## WHAT YOU NEED TO DO
Leave the images out, and copy each of the records below exactly.

## DATA UNDER STUDY
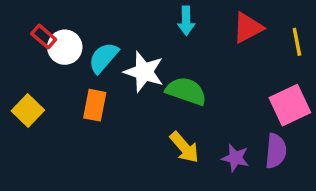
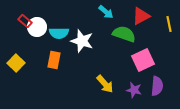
cyan arrow: (186, 21) -> (106, 12), turned -49
cyan semicircle: (103, 58) -> (59, 33), turned -132
green semicircle: (186, 91) -> (124, 34), moved
pink square: (290, 105) -> (143, 60), moved

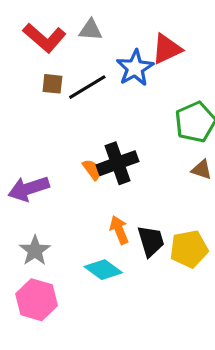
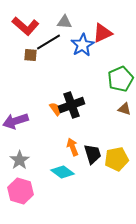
gray triangle: (91, 30) -> (65, 22), moved
black line: (87, 87) -> (49, 42), moved

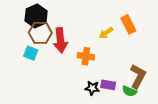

## EXERCISE RESULT
cyan arrow: (186, 21) -> (106, 12), turned -49
cyan semicircle: (103, 58) -> (59, 33), turned -132
green semicircle: (186, 91) -> (124, 34), moved
pink square: (290, 105) -> (143, 60), moved

gray triangle: (91, 30) -> (65, 22), moved
black line: (87, 87) -> (49, 42), moved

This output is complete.